[Instructions to follow]
Repeat each entry below exactly.

[Records supplied]
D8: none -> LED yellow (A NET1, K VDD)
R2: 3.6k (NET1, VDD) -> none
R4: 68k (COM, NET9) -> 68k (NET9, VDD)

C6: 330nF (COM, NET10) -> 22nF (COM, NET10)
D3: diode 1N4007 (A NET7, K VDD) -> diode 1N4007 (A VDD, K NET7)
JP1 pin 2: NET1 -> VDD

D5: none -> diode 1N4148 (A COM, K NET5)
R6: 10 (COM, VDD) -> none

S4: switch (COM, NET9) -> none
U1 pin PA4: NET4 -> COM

[Answer below]
D8: none -> LED yellow (A NET1, K VDD)
R2: 3.6k (NET1, VDD) -> none
R4: 68k (COM, NET9) -> 68k (NET9, VDD)

C6: 330nF (COM, NET10) -> 22nF (COM, NET10)
D3: diode 1N4007 (A NET7, K VDD) -> diode 1N4007 (A VDD, K NET7)
JP1 pin 2: NET1 -> VDD

D5: none -> diode 1N4148 (A COM, K NET5)
R6: 10 (COM, VDD) -> none

S4: switch (COM, NET9) -> none
U1 pin PA4: NET4 -> COM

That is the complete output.